Exercise details:
Write out each record in full and exactly as given. Skip any pictures.

··· Dataset content ···

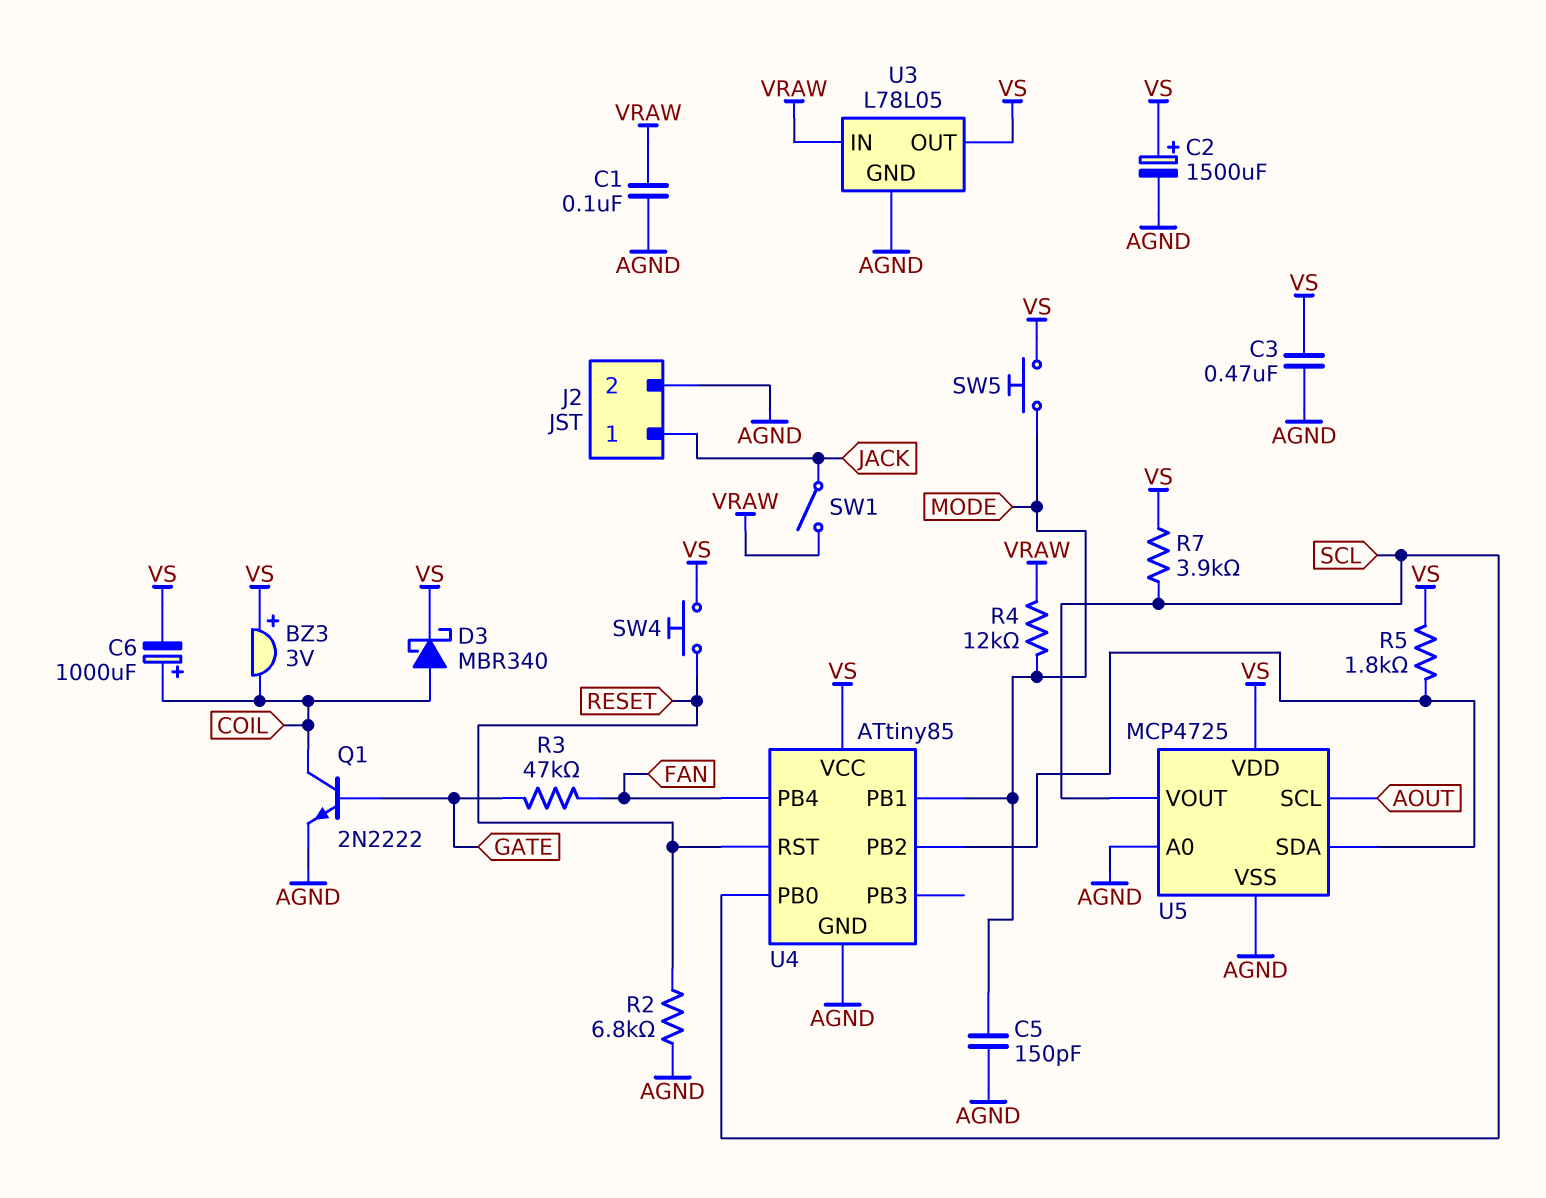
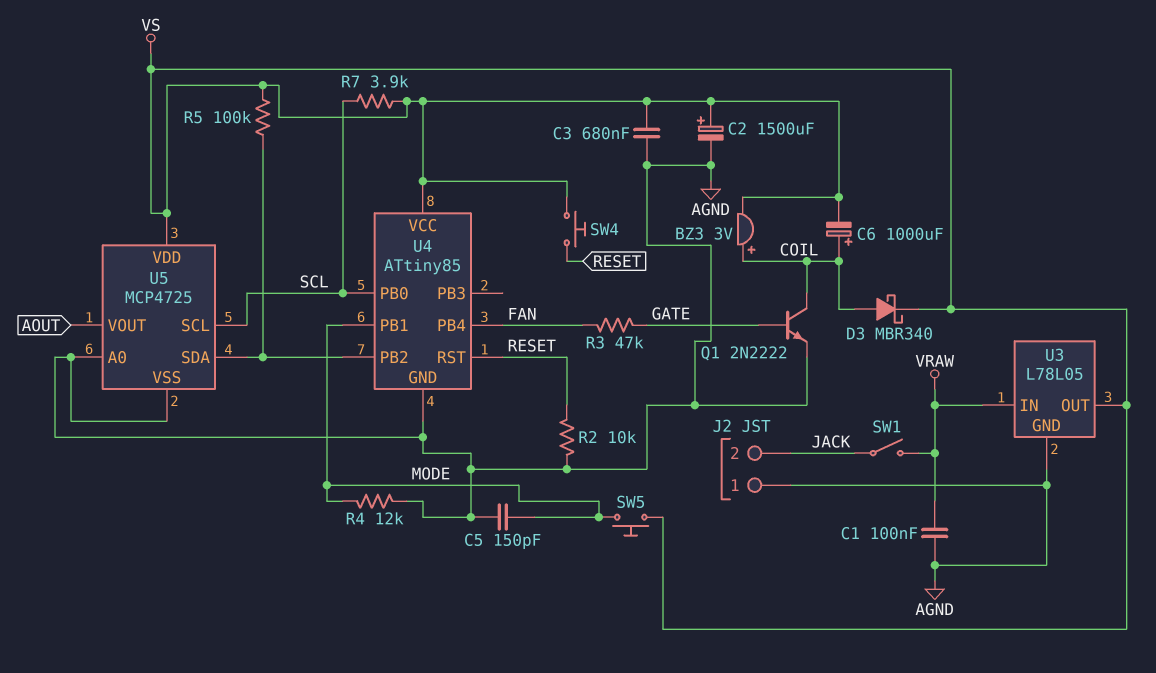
BZ3: buzzer 3V (plus VS, minus COIL) -> buzzer 3V (plus COIL, minus VS)
C3: 470nF (AGND, VS) -> 680nF (AGND, VS)
J2 pin 1: JACK -> AGND
J2 pin 2: AGND -> JACK
R2: 6.8k (AGND, RESET) -> 10k (AGND, RESET)
R4: 12k (MODE, VRAW) -> 12k (AGND, MODE)
R5: 1.8k (U4/PB2, VS) -> 100k (U4/PB2, VS)
U5 pin SCL: AOUT -> SCL
U5 pin VOUT: SCL -> AOUT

···

Exercise response:
BZ3: buzzer 3V (plus VS, minus COIL) -> buzzer 3V (plus COIL, minus VS)
C3: 470nF (AGND, VS) -> 680nF (AGND, VS)
J2 pin 1: JACK -> AGND
J2 pin 2: AGND -> JACK
R2: 6.8k (AGND, RESET) -> 10k (AGND, RESET)
R4: 12k (MODE, VRAW) -> 12k (AGND, MODE)
R5: 1.8k (U4/PB2, VS) -> 100k (U4/PB2, VS)
U5 pin SCL: AOUT -> SCL
U5 pin VOUT: SCL -> AOUT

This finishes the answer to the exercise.